▶ **What this task involves**:
Count up the lines holding "stairs" in the material, then reply with only the number.

▶ **Data in this exercise**:
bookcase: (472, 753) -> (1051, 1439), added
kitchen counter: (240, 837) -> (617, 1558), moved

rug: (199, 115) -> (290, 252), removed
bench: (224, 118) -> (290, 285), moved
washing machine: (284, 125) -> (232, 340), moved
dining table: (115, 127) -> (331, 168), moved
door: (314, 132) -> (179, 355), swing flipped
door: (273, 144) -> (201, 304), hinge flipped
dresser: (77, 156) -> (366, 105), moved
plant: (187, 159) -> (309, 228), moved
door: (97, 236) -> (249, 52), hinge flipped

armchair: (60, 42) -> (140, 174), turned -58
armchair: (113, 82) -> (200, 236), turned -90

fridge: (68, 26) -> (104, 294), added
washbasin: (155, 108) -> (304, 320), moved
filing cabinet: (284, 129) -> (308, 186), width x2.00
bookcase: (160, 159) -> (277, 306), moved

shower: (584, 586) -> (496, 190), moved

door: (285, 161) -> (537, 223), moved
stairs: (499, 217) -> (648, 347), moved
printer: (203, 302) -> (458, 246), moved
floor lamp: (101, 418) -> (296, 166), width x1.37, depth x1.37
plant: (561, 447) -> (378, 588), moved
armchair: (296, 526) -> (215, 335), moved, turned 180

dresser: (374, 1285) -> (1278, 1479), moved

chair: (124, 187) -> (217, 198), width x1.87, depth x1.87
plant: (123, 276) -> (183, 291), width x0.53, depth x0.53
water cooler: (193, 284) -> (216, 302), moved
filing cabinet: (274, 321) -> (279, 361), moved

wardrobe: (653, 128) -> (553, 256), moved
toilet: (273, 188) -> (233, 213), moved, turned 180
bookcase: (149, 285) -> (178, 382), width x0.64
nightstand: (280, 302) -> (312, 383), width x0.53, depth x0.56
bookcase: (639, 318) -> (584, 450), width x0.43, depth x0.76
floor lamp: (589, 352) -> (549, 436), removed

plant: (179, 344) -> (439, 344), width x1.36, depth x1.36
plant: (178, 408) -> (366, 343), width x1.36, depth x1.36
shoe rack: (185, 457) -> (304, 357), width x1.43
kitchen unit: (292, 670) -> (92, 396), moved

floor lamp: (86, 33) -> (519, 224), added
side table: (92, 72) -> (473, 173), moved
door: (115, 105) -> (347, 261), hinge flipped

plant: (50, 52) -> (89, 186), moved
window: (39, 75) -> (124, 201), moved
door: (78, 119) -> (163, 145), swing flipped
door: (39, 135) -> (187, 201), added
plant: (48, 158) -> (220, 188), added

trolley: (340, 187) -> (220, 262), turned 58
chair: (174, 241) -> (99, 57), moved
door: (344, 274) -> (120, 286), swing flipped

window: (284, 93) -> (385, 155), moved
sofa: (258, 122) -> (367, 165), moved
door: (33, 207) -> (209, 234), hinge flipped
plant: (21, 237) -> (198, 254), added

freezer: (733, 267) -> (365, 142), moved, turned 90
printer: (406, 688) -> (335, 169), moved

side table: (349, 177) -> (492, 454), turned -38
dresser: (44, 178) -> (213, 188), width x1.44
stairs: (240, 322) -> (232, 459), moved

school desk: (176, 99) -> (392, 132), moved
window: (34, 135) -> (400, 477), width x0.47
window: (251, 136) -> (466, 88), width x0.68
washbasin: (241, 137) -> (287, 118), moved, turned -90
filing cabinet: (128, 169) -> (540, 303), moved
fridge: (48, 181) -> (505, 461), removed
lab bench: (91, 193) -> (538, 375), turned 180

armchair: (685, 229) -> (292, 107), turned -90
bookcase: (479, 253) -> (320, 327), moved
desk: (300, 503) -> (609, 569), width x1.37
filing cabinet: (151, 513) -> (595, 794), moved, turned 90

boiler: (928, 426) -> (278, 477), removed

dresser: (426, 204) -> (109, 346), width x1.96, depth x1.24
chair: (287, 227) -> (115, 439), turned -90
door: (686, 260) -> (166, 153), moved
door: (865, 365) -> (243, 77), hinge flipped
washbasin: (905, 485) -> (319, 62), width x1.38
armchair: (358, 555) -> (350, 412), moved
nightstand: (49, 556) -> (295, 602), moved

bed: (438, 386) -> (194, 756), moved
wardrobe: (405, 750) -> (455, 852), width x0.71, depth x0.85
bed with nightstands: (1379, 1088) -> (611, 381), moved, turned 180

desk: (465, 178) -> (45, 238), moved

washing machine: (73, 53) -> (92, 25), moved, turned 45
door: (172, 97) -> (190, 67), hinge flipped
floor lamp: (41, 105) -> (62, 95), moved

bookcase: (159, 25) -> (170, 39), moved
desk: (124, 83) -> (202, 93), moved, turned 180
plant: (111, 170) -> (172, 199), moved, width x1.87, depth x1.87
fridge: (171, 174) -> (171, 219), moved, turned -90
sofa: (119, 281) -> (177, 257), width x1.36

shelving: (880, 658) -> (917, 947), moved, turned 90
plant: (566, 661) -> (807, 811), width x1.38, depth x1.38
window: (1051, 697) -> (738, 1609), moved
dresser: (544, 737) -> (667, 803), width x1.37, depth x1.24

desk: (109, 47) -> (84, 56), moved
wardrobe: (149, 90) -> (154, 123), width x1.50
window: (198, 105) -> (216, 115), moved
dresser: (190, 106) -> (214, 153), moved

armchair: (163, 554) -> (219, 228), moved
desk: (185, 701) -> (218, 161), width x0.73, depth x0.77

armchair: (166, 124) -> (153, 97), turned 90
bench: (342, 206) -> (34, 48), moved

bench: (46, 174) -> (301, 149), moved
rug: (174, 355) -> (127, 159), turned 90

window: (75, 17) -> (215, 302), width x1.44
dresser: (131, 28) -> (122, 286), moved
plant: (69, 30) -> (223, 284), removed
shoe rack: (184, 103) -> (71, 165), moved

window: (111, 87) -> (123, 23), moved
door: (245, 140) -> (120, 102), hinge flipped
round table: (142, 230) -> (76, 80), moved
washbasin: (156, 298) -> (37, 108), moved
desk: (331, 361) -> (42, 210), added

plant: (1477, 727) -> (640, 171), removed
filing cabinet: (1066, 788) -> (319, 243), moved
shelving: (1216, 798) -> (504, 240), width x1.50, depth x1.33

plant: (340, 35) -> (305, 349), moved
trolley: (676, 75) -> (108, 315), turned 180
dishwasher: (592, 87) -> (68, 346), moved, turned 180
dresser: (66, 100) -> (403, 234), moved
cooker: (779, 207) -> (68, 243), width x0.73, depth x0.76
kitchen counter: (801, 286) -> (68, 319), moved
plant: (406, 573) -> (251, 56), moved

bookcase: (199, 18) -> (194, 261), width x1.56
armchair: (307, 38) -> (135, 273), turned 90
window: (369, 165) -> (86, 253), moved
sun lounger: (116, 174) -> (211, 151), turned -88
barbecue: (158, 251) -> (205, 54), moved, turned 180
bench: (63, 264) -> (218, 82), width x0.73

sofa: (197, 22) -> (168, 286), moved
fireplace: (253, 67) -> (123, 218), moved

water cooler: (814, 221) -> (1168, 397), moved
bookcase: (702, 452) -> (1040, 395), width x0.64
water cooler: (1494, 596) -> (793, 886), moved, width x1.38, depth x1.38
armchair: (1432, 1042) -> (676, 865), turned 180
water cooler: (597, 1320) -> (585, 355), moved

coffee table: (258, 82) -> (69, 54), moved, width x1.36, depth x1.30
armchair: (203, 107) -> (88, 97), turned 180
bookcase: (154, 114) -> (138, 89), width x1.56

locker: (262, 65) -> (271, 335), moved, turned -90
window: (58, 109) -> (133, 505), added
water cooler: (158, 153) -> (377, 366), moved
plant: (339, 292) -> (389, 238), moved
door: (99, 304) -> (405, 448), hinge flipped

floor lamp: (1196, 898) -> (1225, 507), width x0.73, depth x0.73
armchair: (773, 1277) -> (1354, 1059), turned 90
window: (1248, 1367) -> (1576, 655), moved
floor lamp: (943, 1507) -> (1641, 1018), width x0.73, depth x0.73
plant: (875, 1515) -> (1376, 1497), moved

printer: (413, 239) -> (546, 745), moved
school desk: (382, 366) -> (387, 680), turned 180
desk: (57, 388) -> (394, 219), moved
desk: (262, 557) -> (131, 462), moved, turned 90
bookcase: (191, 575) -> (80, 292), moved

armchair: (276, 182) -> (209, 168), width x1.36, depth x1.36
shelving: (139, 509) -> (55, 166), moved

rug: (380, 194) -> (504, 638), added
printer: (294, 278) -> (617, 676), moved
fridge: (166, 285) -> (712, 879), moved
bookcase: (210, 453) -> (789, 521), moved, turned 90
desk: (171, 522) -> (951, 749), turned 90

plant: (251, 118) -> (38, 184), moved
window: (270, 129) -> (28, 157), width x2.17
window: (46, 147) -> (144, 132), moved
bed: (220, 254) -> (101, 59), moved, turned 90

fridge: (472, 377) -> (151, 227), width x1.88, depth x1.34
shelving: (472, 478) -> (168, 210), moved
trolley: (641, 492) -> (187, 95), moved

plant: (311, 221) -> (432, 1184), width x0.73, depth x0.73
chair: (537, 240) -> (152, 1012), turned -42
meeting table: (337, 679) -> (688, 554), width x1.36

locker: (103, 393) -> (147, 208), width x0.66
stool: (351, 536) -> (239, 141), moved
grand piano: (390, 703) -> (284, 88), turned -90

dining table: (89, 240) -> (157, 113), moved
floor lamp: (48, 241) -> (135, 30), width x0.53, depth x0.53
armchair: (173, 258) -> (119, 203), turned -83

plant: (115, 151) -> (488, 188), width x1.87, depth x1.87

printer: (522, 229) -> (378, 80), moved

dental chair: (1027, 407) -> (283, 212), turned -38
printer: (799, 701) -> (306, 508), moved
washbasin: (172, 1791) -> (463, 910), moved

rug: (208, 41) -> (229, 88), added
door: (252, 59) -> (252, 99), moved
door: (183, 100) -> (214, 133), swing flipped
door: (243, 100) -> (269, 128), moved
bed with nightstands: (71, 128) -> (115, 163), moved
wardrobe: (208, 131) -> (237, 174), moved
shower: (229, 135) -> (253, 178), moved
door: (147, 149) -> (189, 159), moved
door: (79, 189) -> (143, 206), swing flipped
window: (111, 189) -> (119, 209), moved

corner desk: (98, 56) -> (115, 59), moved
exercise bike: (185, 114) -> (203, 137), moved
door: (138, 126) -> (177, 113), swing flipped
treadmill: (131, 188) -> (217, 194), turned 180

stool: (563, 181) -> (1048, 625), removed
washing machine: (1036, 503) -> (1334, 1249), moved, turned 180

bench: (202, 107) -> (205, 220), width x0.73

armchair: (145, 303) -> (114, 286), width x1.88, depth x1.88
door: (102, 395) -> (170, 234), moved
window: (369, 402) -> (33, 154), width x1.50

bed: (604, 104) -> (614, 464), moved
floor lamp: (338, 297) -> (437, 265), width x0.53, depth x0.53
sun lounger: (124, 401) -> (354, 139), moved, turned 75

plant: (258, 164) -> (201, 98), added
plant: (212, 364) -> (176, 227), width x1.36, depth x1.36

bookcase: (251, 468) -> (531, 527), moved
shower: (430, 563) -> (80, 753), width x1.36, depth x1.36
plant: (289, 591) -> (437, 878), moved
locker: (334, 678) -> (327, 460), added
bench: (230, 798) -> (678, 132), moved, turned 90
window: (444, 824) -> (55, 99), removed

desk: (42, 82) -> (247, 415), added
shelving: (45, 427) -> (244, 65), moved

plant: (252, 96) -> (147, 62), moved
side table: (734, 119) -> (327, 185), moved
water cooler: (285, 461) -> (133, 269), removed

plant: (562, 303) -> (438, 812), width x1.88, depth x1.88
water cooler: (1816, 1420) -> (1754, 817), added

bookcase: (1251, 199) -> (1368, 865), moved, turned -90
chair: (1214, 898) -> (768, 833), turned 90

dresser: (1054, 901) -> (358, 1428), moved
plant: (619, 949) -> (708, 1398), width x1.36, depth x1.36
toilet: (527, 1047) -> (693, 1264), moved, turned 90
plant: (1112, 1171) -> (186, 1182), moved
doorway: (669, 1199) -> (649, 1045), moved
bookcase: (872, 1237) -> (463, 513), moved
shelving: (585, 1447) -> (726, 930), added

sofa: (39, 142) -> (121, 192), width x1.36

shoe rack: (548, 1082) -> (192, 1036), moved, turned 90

▶ **Answer to the problem**:
2